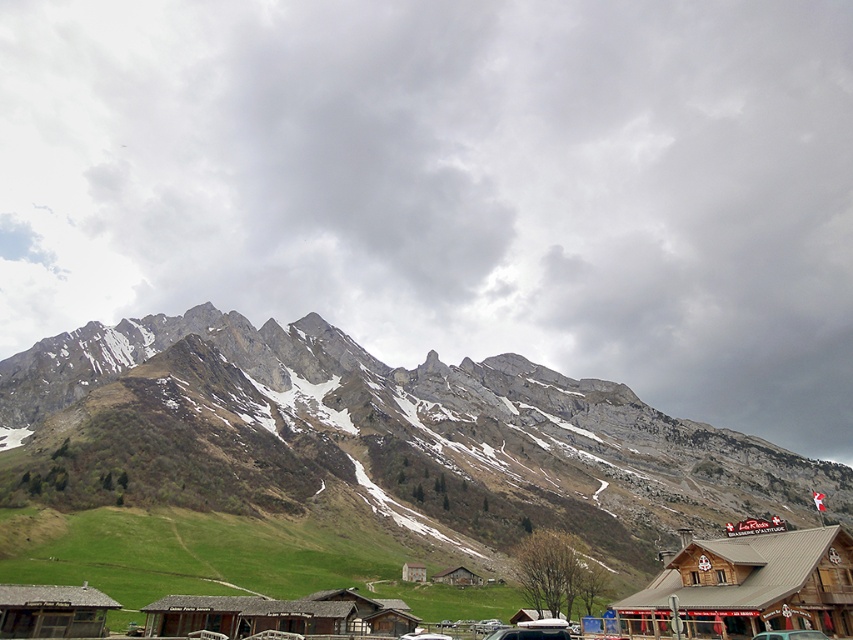
Question: Which point is farther to the camera?

Choices:
 (A) (546, 625)
 (B) (697, 472)
 (C) (276, 616)
 (D) (527, 138)

Answer: (D)

Question: Can you confirm if cloudy gray sky at upper center is smaller than wooden cabin at center?

Choices:
 (A) no
 (B) yes

Answer: (A)

Question: Which of the following is the farthest from the observer?

Choices:
 (A) cloudy gray sky at upper center
 (B) brown wooden hut at center

Answer: (A)

Question: Can you confirm if wooden hut at lower left is bigger than wooden cabin at center?

Choices:
 (A) no
 (B) yes

Answer: (B)

Question: From the image, what is the correct spatial relationship of wooden hut at lower left in relation to brown wooden hut at center?

Choices:
 (A) left
 (B) right

Answer: (A)

Question: Among these objects, which one is nearest to the camera?

Choices:
 (A) brown wooden hut at lower center
 (B) wooden hut at lower left

Answer: (B)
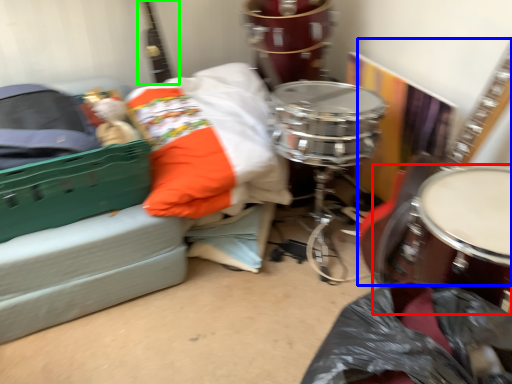
Question: Which object is the closest to the drum (highlighted by a red box)? Choose among these: guitar (highlighted by a blue box) or guitar (highlighted by a green box).

Choices:
 (A) guitar
 (B) guitar

Answer: (A)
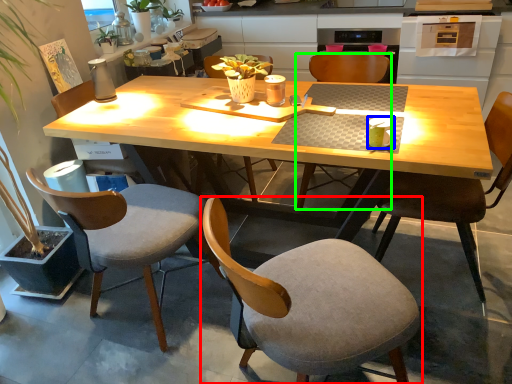
Question: Based on their relative distances, which object is nearer to chair (highlighted by a red box)? Choose from coffee cup (highlighted by a blue box) and chair (highlighted by a green box).

Choices:
 (A) coffee cup
 (B) chair

Answer: (A)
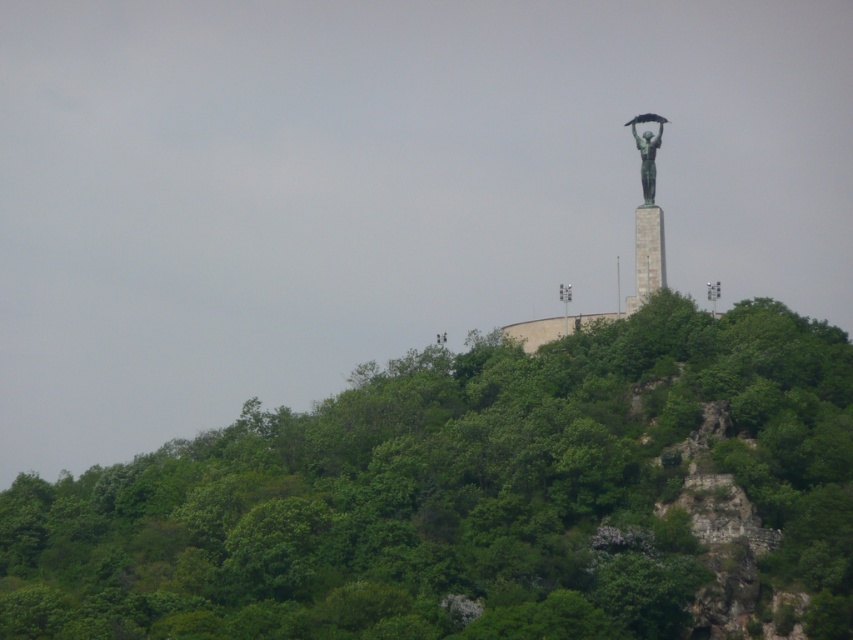
You are an artist planning to sketch the view of the statue from the base of the hill. You notice two objects at the upper center of your view. Which object will appear bigger in your sketch? The green leafy trees at upper center or the metallic gray lamp post at upper center?

The green leafy trees at upper center will appear bigger in your sketch because they are larger in size than the metallic gray lamp post at upper center.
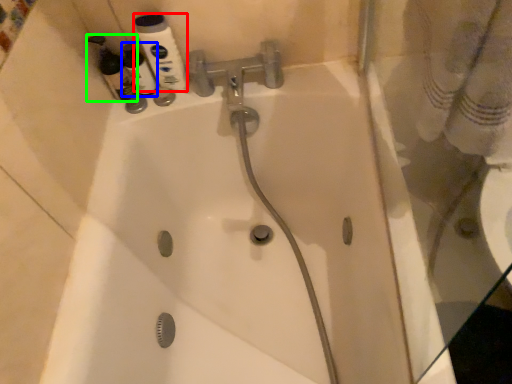
Question: Which object is the farthest from mouthwash (highlighted by a red box)? Choose among these: cleaning product (highlighted by a blue box) or cleaning product (highlighted by a green box).

Choices:
 (A) cleaning product
 (B) cleaning product

Answer: (B)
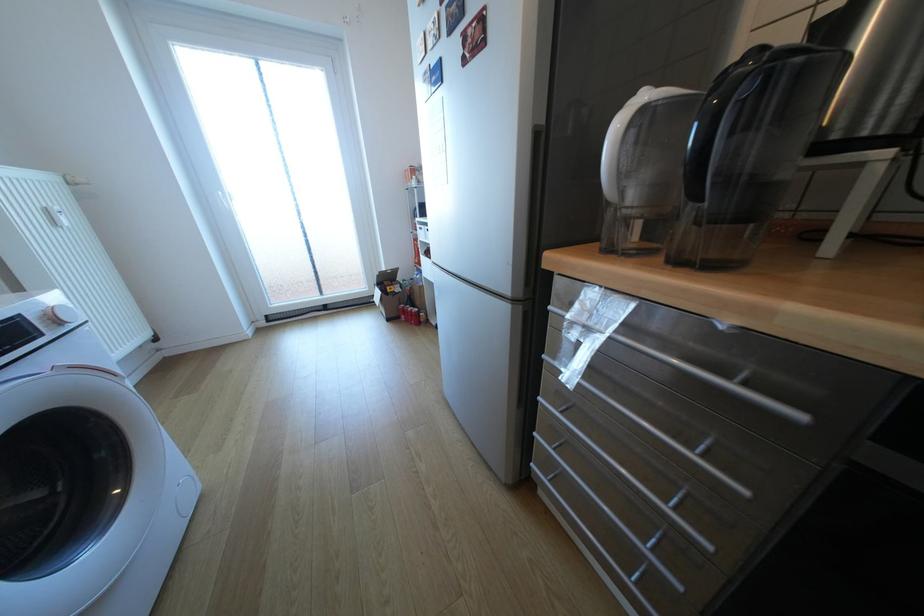
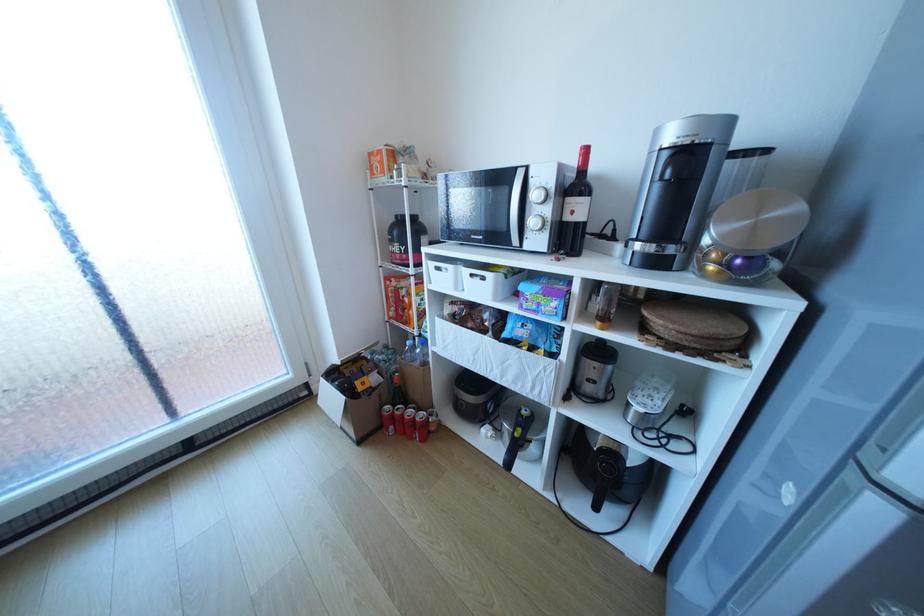
The point at (x=430, y=229) is marked in the first image. Where is the corresponding point in the second image?

(446, 268)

* Instructions for the task:
Reproduce all of the rows above word for word, leaving out the pictures.

* Response:
Question: Which point is farther to the camera?

Choices:
 (A) (546, 625)
 (B) (697, 472)
 (C) (276, 616)
 (D) (527, 138)

Answer: (D)

Question: Can you confirm if cloudy gray sky at upper center is smaller than wooden cabin at center?

Choices:
 (A) no
 (B) yes

Answer: (A)

Question: Which of the following is the farthest from the observer?

Choices:
 (A) cloudy gray sky at upper center
 (B) brown wooden hut at center

Answer: (A)

Question: Can you confirm if wooden hut at lower left is bigger than wooden cabin at center?

Choices:
 (A) no
 (B) yes

Answer: (B)

Question: From the image, what is the correct spatial relationship of wooden hut at lower left in relation to brown wooden hut at center?

Choices:
 (A) left
 (B) right

Answer: (A)

Question: Among these objects, which one is nearest to the camera?

Choices:
 (A) brown wooden hut at lower center
 (B) wooden hut at lower left

Answer: (B)
Question: Which object is the closest to the drum (highlighted by a red box)? Choose among these: guitar (highlighted by a blue box) or guitar (highlighted by a green box).

Choices:
 (A) guitar
 (B) guitar

Answer: (A)
Question: Based on their relative distances, which object is nearer to chair (highlighted by a red box)? Choose from coffee cup (highlighted by a blue box) and chair (highlighted by a green box).

Choices:
 (A) coffee cup
 (B) chair

Answer: (A)
You are an artist planning to sketch the view of the statue from the base of the hill. You notice two objects at the upper center of your view. Which object will appear bigger in your sketch? The green leafy trees at upper center or the metallic gray lamp post at upper center?

The green leafy trees at upper center will appear bigger in your sketch because they are larger in size than the metallic gray lamp post at upper center.
Question: Which object is the farthest from mouthwash (highlighted by a red box)? Choose among these: cleaning product (highlighted by a blue box) or cleaning product (highlighted by a green box).

Choices:
 (A) cleaning product
 (B) cleaning product

Answer: (B)
The point at (x=430, y=229) is marked in the first image. Where is the corresponding point in the second image?

(446, 268)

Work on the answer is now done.